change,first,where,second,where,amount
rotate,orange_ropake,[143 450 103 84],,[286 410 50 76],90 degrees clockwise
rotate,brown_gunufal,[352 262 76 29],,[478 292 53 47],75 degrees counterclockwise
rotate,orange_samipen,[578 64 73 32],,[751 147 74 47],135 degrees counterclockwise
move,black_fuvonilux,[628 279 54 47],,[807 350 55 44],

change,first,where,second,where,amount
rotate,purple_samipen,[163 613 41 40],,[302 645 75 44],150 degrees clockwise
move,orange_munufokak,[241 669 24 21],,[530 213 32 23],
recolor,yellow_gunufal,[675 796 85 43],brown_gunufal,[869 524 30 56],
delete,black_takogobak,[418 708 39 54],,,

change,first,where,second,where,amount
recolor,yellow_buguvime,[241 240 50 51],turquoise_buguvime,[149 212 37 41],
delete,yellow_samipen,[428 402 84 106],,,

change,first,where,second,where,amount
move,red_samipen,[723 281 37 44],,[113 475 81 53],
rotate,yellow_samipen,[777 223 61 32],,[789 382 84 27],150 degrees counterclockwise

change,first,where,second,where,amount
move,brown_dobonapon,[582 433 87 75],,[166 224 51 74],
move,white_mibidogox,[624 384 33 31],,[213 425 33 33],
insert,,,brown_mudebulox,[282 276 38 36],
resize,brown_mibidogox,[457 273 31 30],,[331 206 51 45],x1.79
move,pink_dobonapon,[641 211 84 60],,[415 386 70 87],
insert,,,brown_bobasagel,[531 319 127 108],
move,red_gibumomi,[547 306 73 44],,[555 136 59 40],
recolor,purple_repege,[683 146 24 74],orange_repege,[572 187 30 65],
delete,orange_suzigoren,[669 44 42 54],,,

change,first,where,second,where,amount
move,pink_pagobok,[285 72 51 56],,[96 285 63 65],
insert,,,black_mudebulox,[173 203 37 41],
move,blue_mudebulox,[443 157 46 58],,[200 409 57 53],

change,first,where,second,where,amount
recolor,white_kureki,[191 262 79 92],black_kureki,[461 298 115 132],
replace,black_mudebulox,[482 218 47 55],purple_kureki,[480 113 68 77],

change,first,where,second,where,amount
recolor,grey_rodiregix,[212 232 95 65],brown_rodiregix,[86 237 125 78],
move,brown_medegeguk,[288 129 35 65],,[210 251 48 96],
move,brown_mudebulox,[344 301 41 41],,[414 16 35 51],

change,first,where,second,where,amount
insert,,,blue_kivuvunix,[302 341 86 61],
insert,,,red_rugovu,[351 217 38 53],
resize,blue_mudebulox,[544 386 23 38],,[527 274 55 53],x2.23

=-=-=

Instructions for the task » Once you have read the entries, repeat them all exactly.

Result of this exercise »
change,first,where,second,where,amount
rotate,orange_ropake,[143 450 103 84],,[286 410 50 76],90 degrees clockwise
rotate,brown_gunufal,[352 262 76 29],,[478 292 53 47],75 degrees counterclockwise
rotate,orange_samipen,[578 64 73 32],,[751 147 74 47],135 degrees counterclockwise
move,black_fuvonilux,[628 279 54 47],,[807 350 55 44],

change,first,where,second,where,amount
rotate,purple_samipen,[163 613 41 40],,[302 645 75 44],150 degrees clockwise
move,orange_munufokak,[241 669 24 21],,[530 213 32 23],
recolor,yellow_gunufal,[675 796 85 43],brown_gunufal,[869 524 30 56],
delete,black_takogobak,[418 708 39 54],,,

change,first,where,second,where,amount
recolor,yellow_buguvime,[241 240 50 51],turquoise_buguvime,[149 212 37 41],
delete,yellow_samipen,[428 402 84 106],,,

change,first,where,second,where,amount
move,red_samipen,[723 281 37 44],,[113 475 81 53],
rotate,yellow_samipen,[777 223 61 32],,[789 382 84 27],150 degrees counterclockwise

change,first,where,second,where,amount
move,brown_dobonapon,[582 433 87 75],,[166 224 51 74],
move,white_mibidogox,[624 384 33 31],,[213 425 33 33],
insert,,,brown_mudebulox,[282 276 38 36],
resize,brown_mibidogox,[457 273 31 30],,[331 206 51 45],x1.79
move,pink_dobonapon,[641 211 84 60],,[415 386 70 87],
insert,,,brown_bobasagel,[531 319 127 108],
move,red_gibumomi,[547 306 73 44],,[555 136 59 40],
recolor,purple_repege,[683 146 24 74],orange_repege,[572 187 30 65],
delete,orange_suzigoren,[669 44 42 54],,,

change,first,where,second,where,amount
move,pink_pagobok,[285 72 51 56],,[96 285 63 65],
insert,,,black_mudebulox,[173 203 37 41],
move,blue_mudebulox,[443 157 46 58],,[200 409 57 53],

change,first,where,second,where,amount
recolor,white_kureki,[191 262 79 92],black_kureki,[461 298 115 132],
replace,black_mudebulox,[482 218 47 55],purple_kureki,[480 113 68 77],

change,first,where,second,where,amount
recolor,grey_rodiregix,[212 232 95 65],brown_rodiregix,[86 237 125 78],
move,brown_medegeguk,[288 129 35 65],,[210 251 48 96],
move,brown_mudebulox,[344 301 41 41],,[414 16 35 51],

change,first,where,second,where,amount
insert,,,blue_kivuvunix,[302 341 86 61],
insert,,,red_rugovu,[351 217 38 53],
resize,blue_mudebulox,[544 386 23 38],,[527 274 55 53],x2.23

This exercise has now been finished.